Please restate the data word for word, in full.

[Source data — start]

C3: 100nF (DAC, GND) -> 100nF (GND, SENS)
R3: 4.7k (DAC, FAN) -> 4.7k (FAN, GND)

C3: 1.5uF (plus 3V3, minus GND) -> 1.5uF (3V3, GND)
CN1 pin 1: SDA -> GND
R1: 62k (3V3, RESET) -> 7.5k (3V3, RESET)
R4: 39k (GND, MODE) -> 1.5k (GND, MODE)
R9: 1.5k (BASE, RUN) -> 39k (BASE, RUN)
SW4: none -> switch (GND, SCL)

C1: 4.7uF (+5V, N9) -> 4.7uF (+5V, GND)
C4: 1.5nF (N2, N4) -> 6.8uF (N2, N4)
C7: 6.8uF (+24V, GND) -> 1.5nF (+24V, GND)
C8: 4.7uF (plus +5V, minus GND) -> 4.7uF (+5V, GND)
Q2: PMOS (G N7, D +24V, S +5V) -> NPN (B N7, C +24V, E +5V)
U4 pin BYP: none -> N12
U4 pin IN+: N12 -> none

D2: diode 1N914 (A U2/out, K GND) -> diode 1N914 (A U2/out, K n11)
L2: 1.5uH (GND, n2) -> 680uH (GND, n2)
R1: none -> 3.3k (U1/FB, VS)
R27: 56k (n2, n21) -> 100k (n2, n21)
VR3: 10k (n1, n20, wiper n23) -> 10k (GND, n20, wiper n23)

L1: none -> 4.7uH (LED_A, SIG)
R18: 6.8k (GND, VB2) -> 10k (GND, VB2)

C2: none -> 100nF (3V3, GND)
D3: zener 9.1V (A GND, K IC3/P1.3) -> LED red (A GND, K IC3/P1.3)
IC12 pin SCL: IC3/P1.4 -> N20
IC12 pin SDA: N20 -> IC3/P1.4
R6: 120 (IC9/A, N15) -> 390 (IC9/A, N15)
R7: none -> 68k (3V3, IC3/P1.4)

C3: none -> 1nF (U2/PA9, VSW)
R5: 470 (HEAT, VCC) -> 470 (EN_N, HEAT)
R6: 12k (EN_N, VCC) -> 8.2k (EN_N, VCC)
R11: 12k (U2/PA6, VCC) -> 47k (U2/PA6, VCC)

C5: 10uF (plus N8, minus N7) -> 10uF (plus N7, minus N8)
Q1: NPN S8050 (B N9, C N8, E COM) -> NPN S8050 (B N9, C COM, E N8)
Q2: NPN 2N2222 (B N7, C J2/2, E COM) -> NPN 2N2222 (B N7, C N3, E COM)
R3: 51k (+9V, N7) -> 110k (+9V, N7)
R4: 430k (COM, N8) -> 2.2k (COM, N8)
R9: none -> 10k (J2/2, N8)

[Source data — finish]

_Answer box_
C3: 100nF (DAC, GND) -> 100nF (GND, SENS)
R3: 4.7k (DAC, FAN) -> 4.7k (FAN, GND)

C3: 1.5uF (plus 3V3, minus GND) -> 1.5uF (3V3, GND)
CN1 pin 1: SDA -> GND
R1: 62k (3V3, RESET) -> 7.5k (3V3, RESET)
R4: 39k (GND, MODE) -> 1.5k (GND, MODE)
R9: 1.5k (BASE, RUN) -> 39k (BASE, RUN)
SW4: none -> switch (GND, SCL)

C1: 4.7uF (+5V, N9) -> 4.7uF (+5V, GND)
C4: 1.5nF (N2, N4) -> 6.8uF (N2, N4)
C7: 6.8uF (+24V, GND) -> 1.5nF (+24V, GND)
C8: 4.7uF (plus +5V, minus GND) -> 4.7uF (+5V, GND)
Q2: PMOS (G N7, D +24V, S +5V) -> NPN (B N7, C +24V, E +5V)
U4 pin BYP: none -> N12
U4 pin IN+: N12 -> none

D2: diode 1N914 (A U2/out, K GND) -> diode 1N914 (A U2/out, K n11)
L2: 1.5uH (GND, n2) -> 680uH (GND, n2)
R1: none -> 3.3k (U1/FB, VS)
R27: 56k (n2, n21) -> 100k (n2, n21)
VR3: 10k (n1, n20, wiper n23) -> 10k (GND, n20, wiper n23)

L1: none -> 4.7uH (LED_A, SIG)
R18: 6.8k (GND, VB2) -> 10k (GND, VB2)

C2: none -> 100nF (3V3, GND)
D3: zener 9.1V (A GND, K IC3/P1.3) -> LED red (A GND, K IC3/P1.3)
IC12 pin SCL: IC3/P1.4 -> N20
IC12 pin SDA: N20 -> IC3/P1.4
R6: 120 (IC9/A, N15) -> 390 (IC9/A, N15)
R7: none -> 68k (3V3, IC3/P1.4)

C3: none -> 1nF (U2/PA9, VSW)
R5: 470 (HEAT, VCC) -> 470 (EN_N, HEAT)
R6: 12k (EN_N, VCC) -> 8.2k (EN_N, VCC)
R11: 12k (U2/PA6, VCC) -> 47k (U2/PA6, VCC)

C5: 10uF (plus N8, minus N7) -> 10uF (plus N7, minus N8)
Q1: NPN S8050 (B N9, C N8, E COM) -> NPN S8050 (B N9, C COM, E N8)
Q2: NPN 2N2222 (B N7, C J2/2, E COM) -> NPN 2N2222 (B N7, C N3, E COM)
R3: 51k (+9V, N7) -> 110k (+9V, N7)
R4: 430k (COM, N8) -> 2.2k (COM, N8)
R9: none -> 10k (J2/2, N8)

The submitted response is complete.